[Recorded information]:
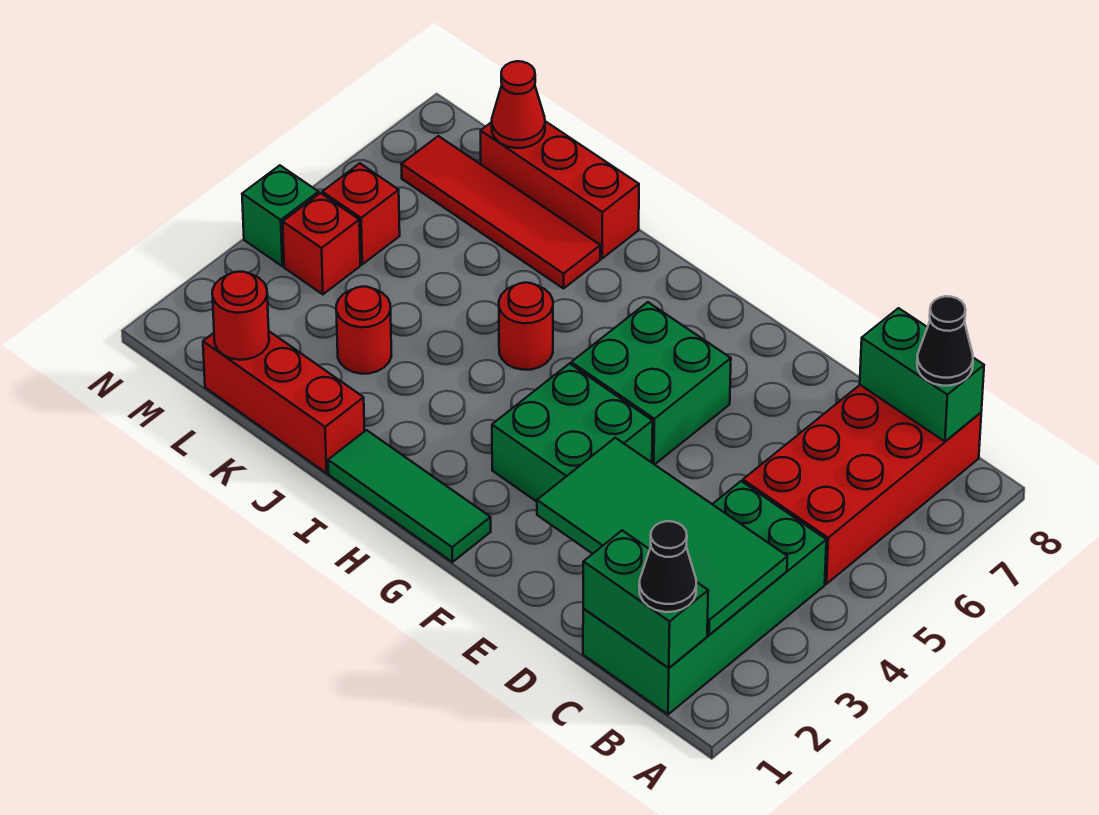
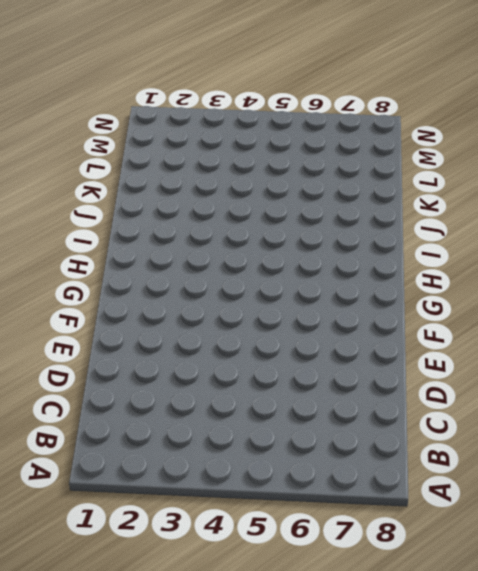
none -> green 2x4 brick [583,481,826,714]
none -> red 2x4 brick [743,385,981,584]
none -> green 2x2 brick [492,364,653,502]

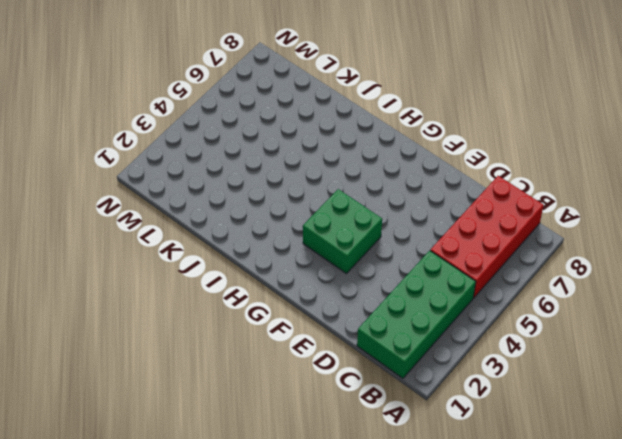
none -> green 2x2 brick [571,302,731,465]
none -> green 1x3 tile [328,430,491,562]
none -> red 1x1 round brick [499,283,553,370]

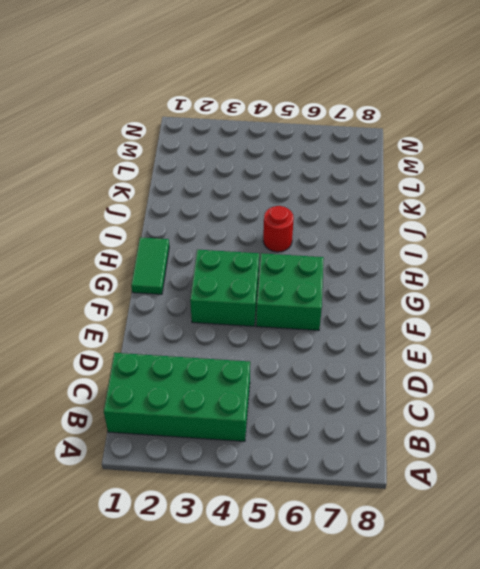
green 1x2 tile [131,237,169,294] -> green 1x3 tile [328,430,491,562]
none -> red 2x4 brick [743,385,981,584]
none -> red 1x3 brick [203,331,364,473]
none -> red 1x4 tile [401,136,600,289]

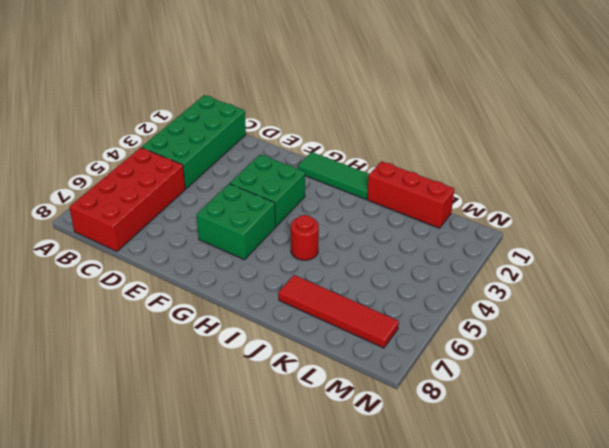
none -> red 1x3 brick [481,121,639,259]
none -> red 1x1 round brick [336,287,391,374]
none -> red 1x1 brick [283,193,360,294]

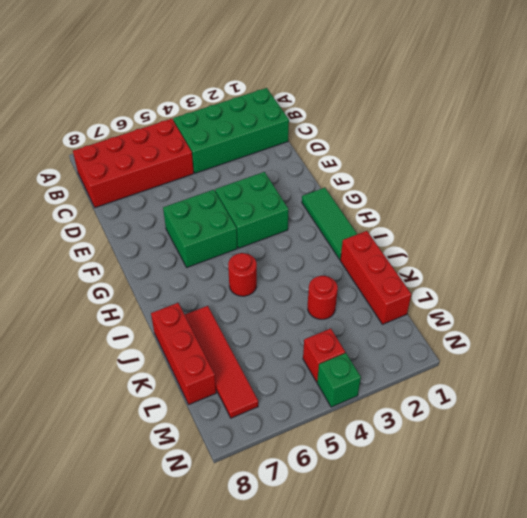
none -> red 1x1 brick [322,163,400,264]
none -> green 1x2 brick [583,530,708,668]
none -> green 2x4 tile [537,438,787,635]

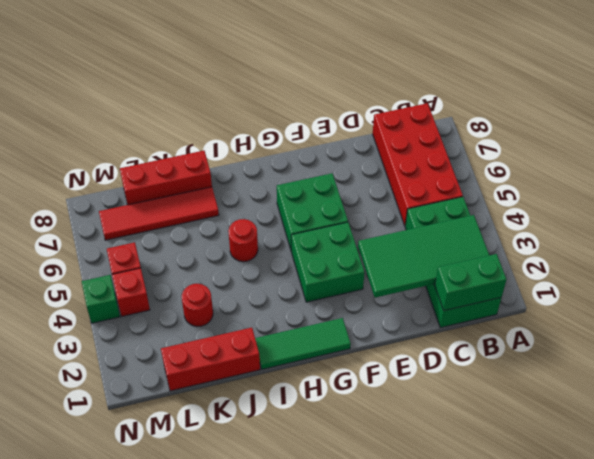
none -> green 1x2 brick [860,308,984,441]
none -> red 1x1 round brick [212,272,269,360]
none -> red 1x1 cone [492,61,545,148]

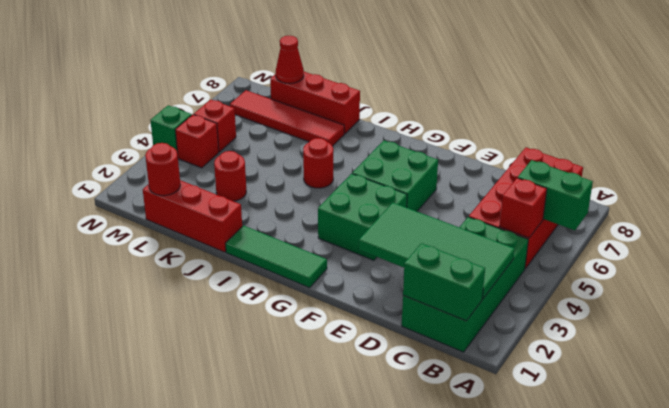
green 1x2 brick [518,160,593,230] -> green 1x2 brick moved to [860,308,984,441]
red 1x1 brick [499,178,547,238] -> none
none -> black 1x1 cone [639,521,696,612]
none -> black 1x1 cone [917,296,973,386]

[Task prompt]: Pictures must be left out. Repeat exactly the lines from the one containing "none -> green 1x2 brick [860,308,984,441]" through the final line of the data.

[Problem solution]:
none -> green 1x2 brick [860,308,984,441]
none -> red 1x1 round brick [212,272,269,360]
none -> red 1x1 cone [492,61,545,148]

green 1x2 brick [518,160,593,230] -> green 1x2 brick moved to [860,308,984,441]
red 1x1 brick [499,178,547,238] -> none
none -> black 1x1 cone [639,521,696,612]
none -> black 1x1 cone [917,296,973,386]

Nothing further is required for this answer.